◆ TASK PROMPT
Transcribe every line from the one containing "none -> white tile H5:I5 level 1" to the end of the listing, exactly as written, and leave out the pictures.
*** Opening of DATA PROVIDED ***
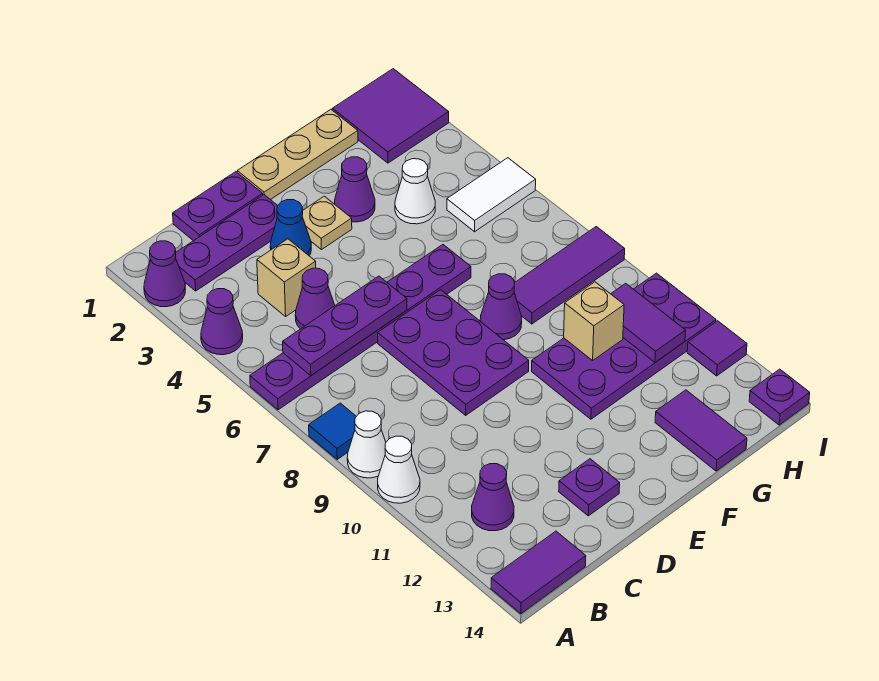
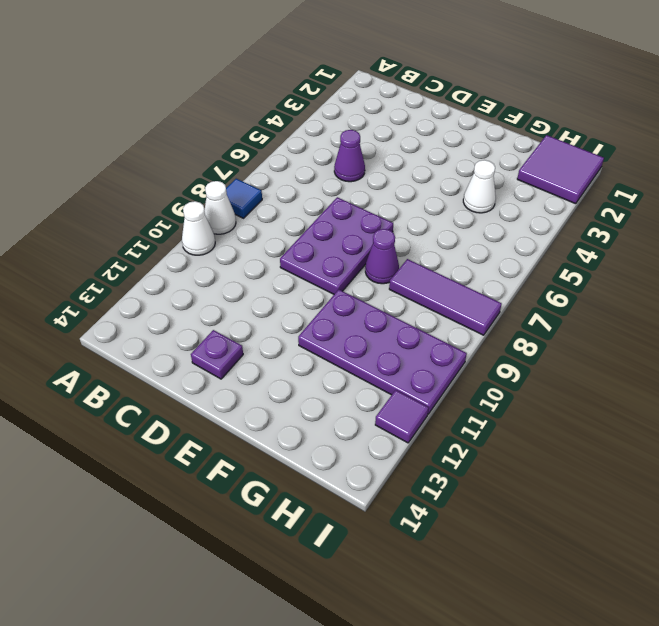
none -> purple cone A2 level 1
none -> purple cone A4 level 1
none -> purple plate A6:F6 level 1
none -> purple tile A14:B14 level 1

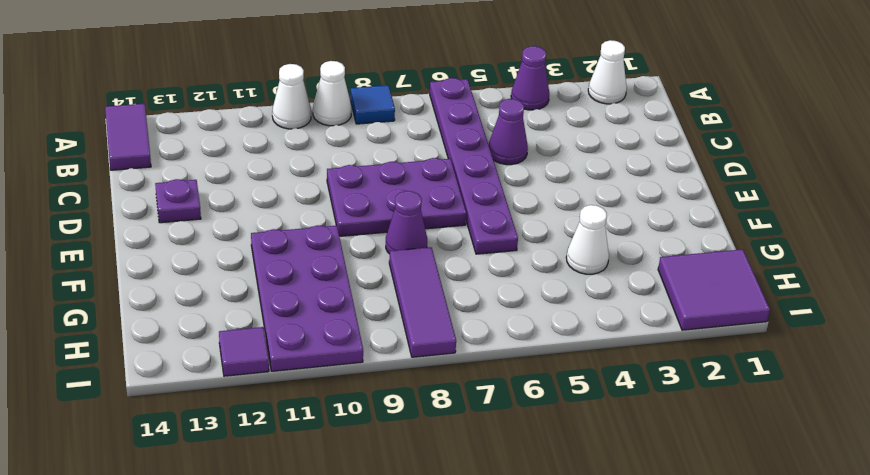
white cone A2 level 1 -> purple cone A2 level 1
none -> purple plate B2:D2 level 1
none -> purple cone B12 level 1
none -> purple plate C1:D1 level 1
none -> tan brick C4 level 1

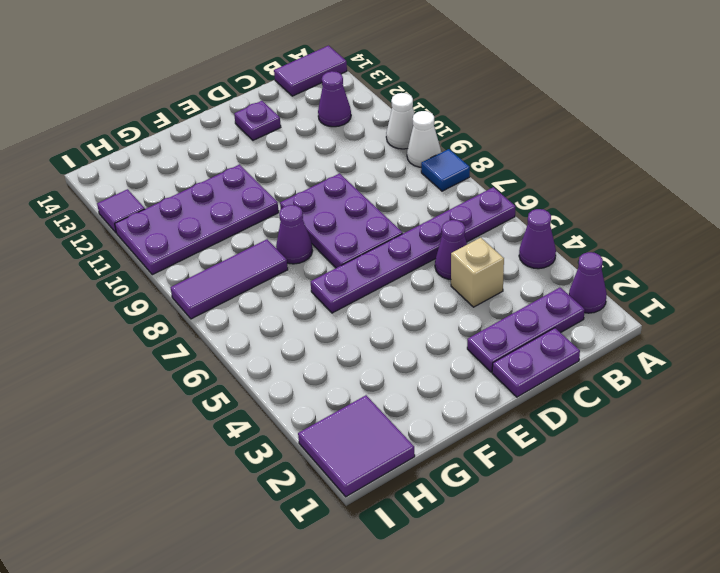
none -> blue cone D3 level 1
none -> tan plate E1:G1 level 1
none -> tan plate E3 level 1
none -> purple cone F3 level 1

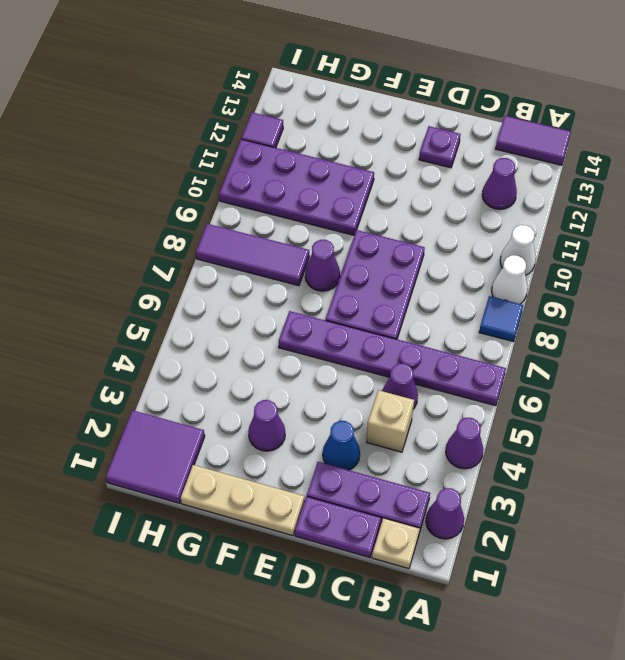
tan plate B1 level 1 -> tan plate E3 level 1
none -> white cone G4 level 1
none -> purple tile G13:G14 level 1
none -> white tile H5:I5 level 1
none -> purple plate I14 level 1

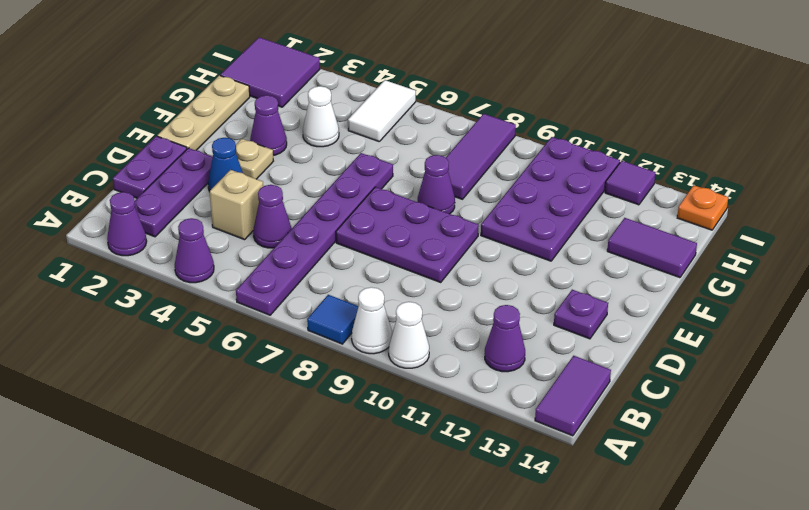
orange plate I14 level 1 -> purple plate I14 level 1
none -> purple plate B6:D6 level 2
none -> tan brick G10 level 2
none -> purple tile H10:H11 level 2

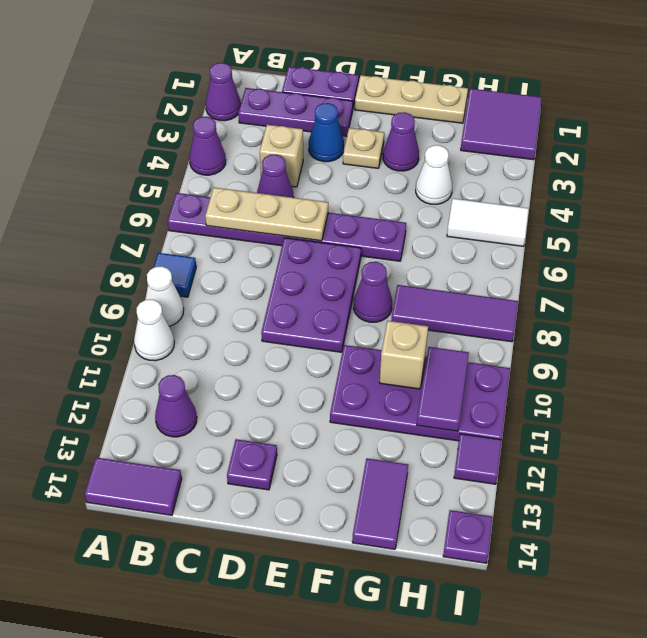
tan plate B6:D6 level 2 -> purple plate B6:D6 level 2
*** Close of DATA PROVIDED ***
◆ RESPONSE TO THIS EXERCISE
none -> white tile H5:I5 level 1
none -> purple plate I14 level 1

orange plate I14 level 1 -> purple plate I14 level 1
none -> purple plate B6:D6 level 2
none -> tan brick G10 level 2
none -> purple tile H10:H11 level 2

tan plate B6:D6 level 2 -> purple plate B6:D6 level 2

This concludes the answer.